- Task objective
In your reply, print every line of the listing exactly and omit all images.

⟨

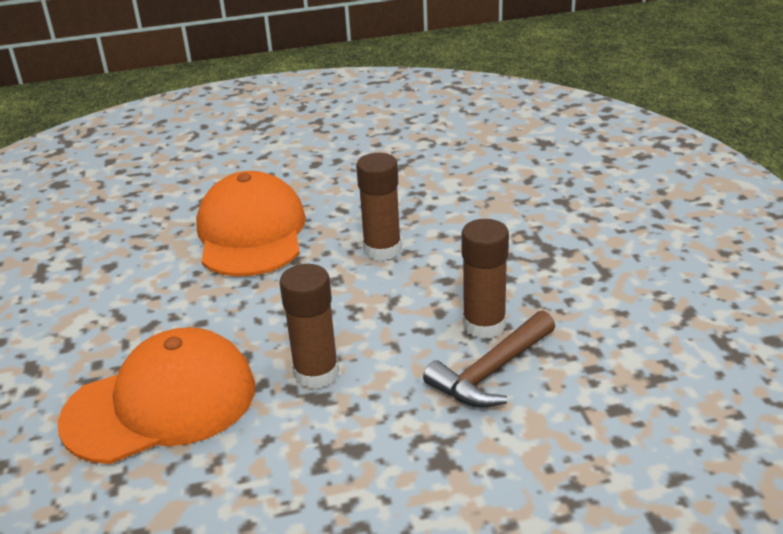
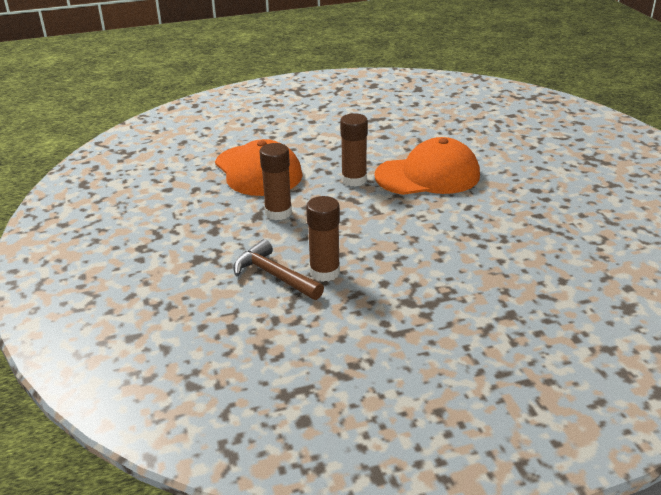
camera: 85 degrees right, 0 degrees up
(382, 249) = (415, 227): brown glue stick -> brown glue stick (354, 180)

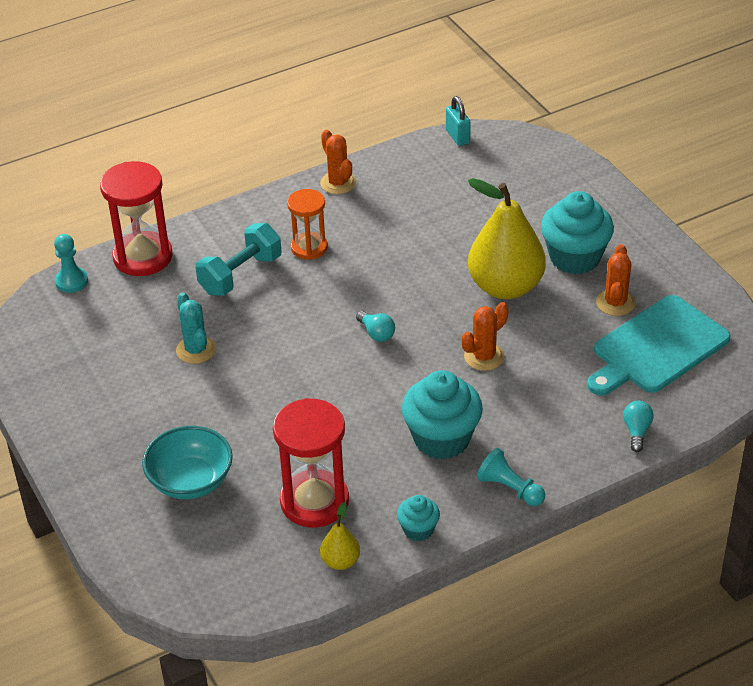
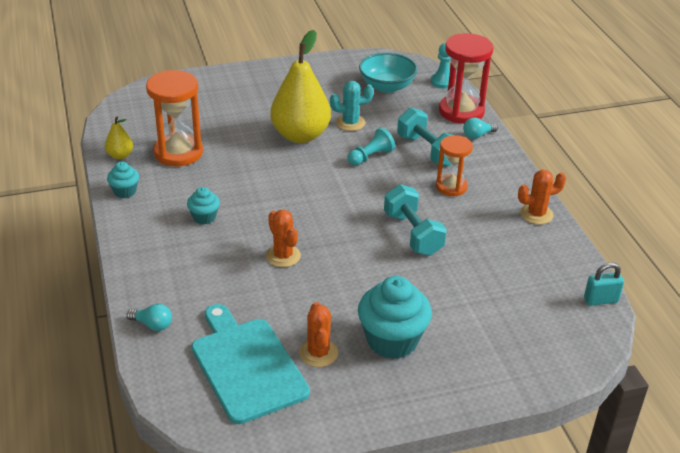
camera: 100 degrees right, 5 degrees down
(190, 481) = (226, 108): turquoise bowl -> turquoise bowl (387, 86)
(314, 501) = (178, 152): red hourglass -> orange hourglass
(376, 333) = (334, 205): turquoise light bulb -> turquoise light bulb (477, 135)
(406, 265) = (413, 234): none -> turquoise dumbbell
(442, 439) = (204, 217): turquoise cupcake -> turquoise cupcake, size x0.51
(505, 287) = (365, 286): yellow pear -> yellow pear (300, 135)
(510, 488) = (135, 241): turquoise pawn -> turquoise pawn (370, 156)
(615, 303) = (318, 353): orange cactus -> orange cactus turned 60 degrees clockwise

⟩

- Exercise solution
camera: 85 degrees right, 0 degrees up
(382, 249) = (415, 227): brown glue stick -> brown glue stick (354, 180)

camera: 100 degrees right, 5 degrees down
(190, 481) = (226, 108): turquoise bowl -> turquoise bowl (387, 86)
(314, 501) = (178, 152): red hourglass -> orange hourglass
(376, 333) = (334, 205): turquoise light bulb -> turquoise light bulb (477, 135)
(406, 265) = (413, 234): none -> turquoise dumbbell
(442, 439) = (204, 217): turquoise cupcake -> turquoise cupcake, size x0.51
(505, 287) = (365, 286): yellow pear -> yellow pear (300, 135)
(510, 488) = (135, 241): turquoise pawn -> turquoise pawn (370, 156)
(615, 303) = (318, 353): orange cactus -> orange cactus turned 60 degrees clockwise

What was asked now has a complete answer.